Extracted records:
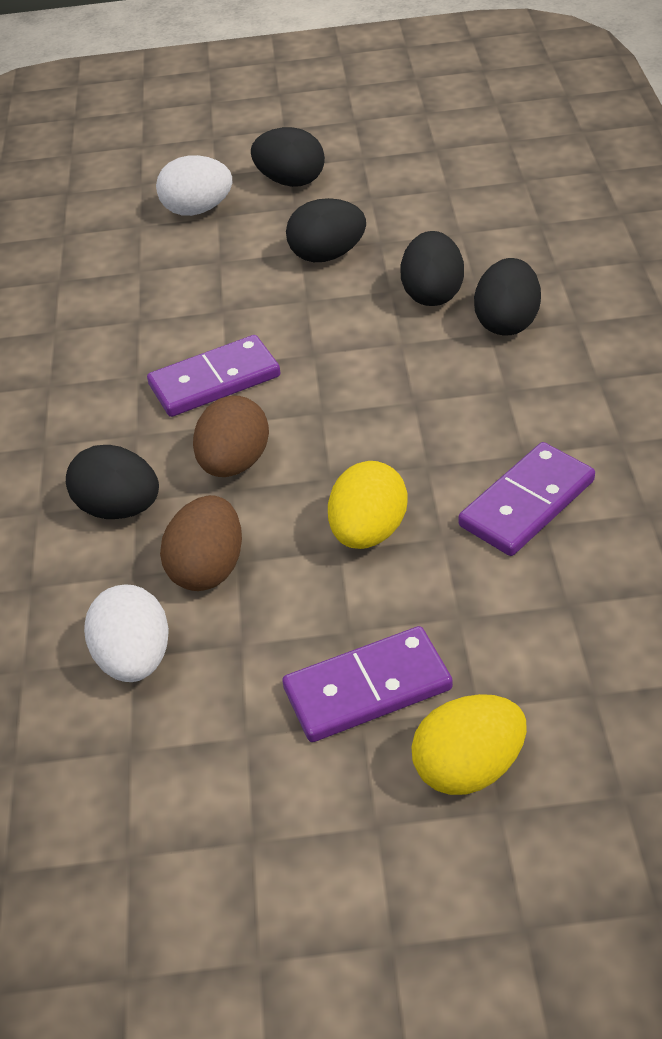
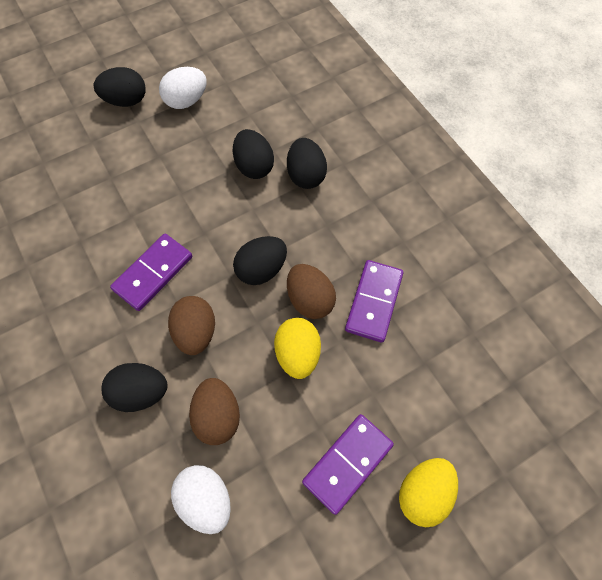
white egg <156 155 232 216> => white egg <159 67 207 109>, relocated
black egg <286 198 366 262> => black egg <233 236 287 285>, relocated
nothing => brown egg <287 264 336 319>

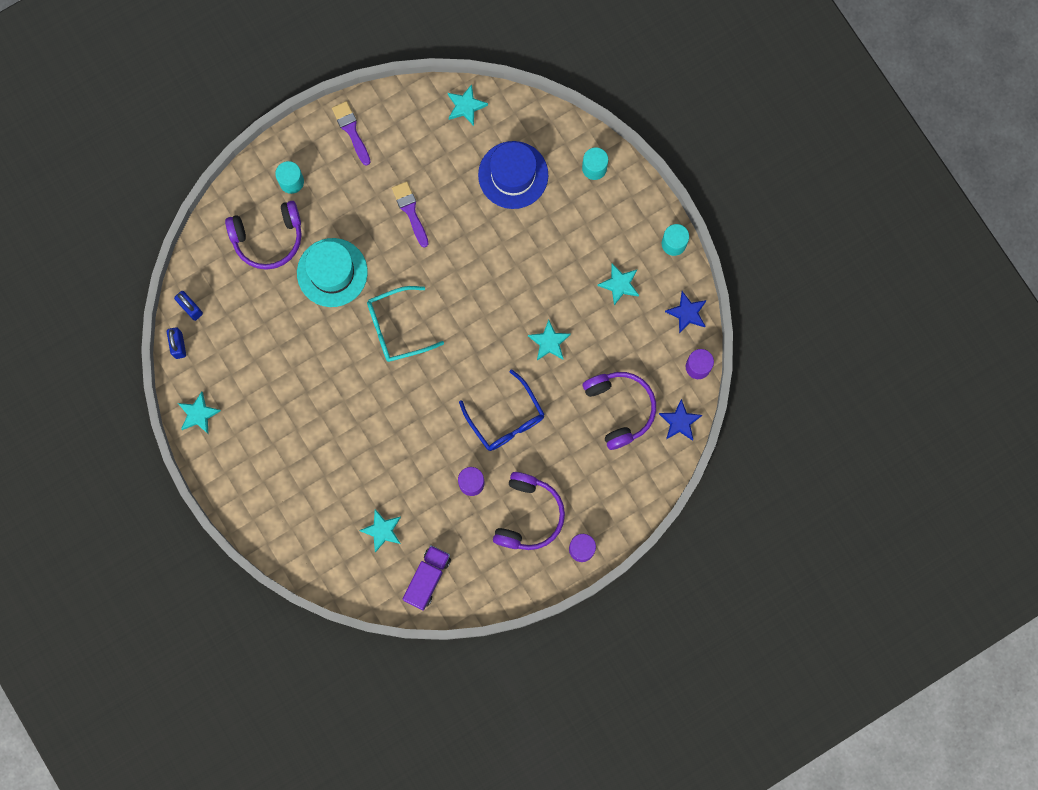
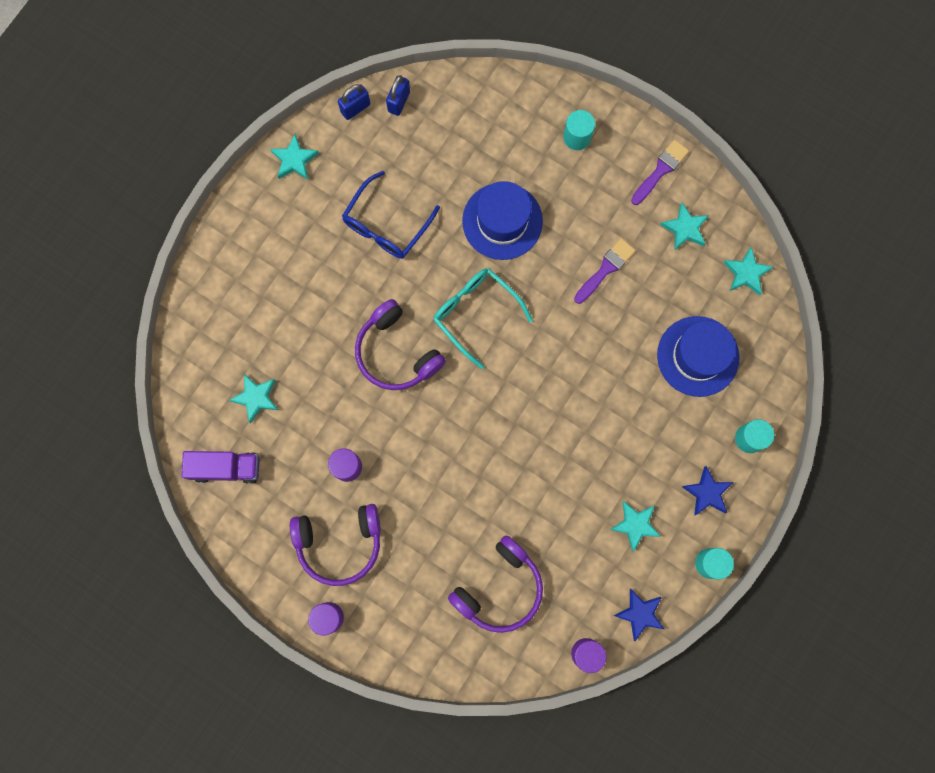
purple headphones <225 201 302 270> => purple headphones <355 299 446 390>, relocated
turquoise hat <297 238 368 307> => blue hat <462 181 543 260>
blue glasses <459 369 545 451> => blue glasses <342 171 440 259>, relocated
turquoise star <528 320 571 360> => turquoise star <660 203 709 251>, relocated
blue star <659 399 702 441> => blue star <682 466 733 516>, relocated

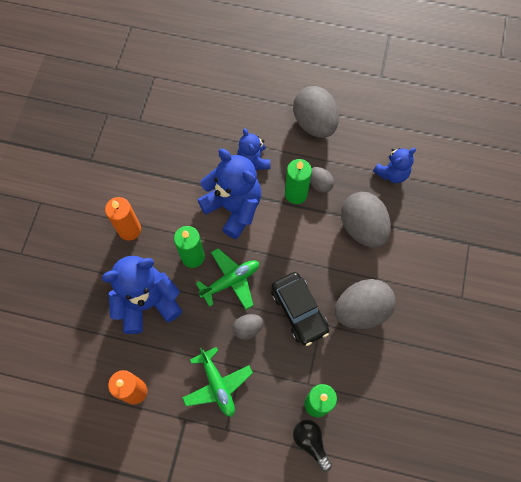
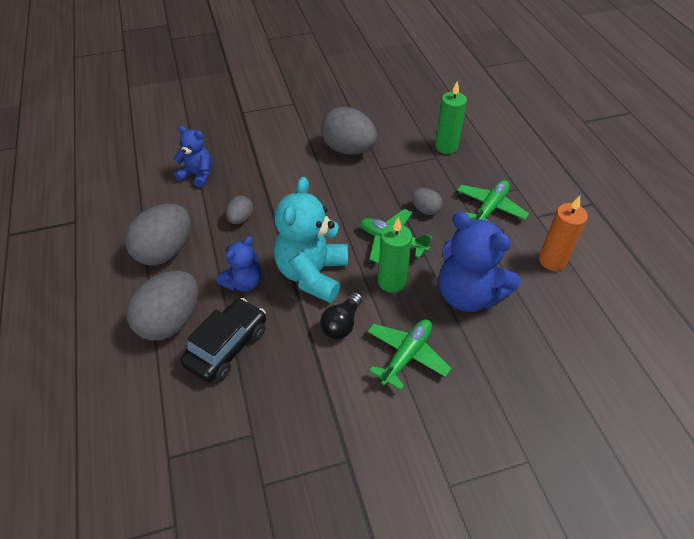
orange candle <105 197 141 241> => green plane <367 319 452 390>
blue teddy bear <197 148 261 239> => turquoise teddy bear <274 177 348 303>
black car <271 272 329 346> => black car <180 298 266 383>, relocated
green candle <285 159 312 204> => nothing
black light bulb <293 420 332 472> => black light bulb <320 292 363 339>, relocated
grey egg <341 192 391 248> => grey egg <126 271 198 341>, relocated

What is expected: You need to restate all of the entries above exactly and leave the pictures behind.

The completed task:
white egg <156 155 232 216> => white egg <159 67 207 109>, relocated
black egg <286 198 366 262> => black egg <233 236 287 285>, relocated
nothing => brown egg <287 264 336 319>

purple headphones <225 201 302 270> => purple headphones <355 299 446 390>, relocated
turquoise hat <297 238 368 307> => blue hat <462 181 543 260>
blue glasses <459 369 545 451> => blue glasses <342 171 440 259>, relocated
turquoise star <528 320 571 360> => turquoise star <660 203 709 251>, relocated
blue star <659 399 702 441> => blue star <682 466 733 516>, relocated

orange candle <105 197 141 241> => green plane <367 319 452 390>
blue teddy bear <197 148 261 239> => turquoise teddy bear <274 177 348 303>
black car <271 272 329 346> => black car <180 298 266 383>, relocated
green candle <285 159 312 204> => nothing
black light bulb <293 420 332 472> => black light bulb <320 292 363 339>, relocated
grey egg <341 192 391 248> => grey egg <126 271 198 341>, relocated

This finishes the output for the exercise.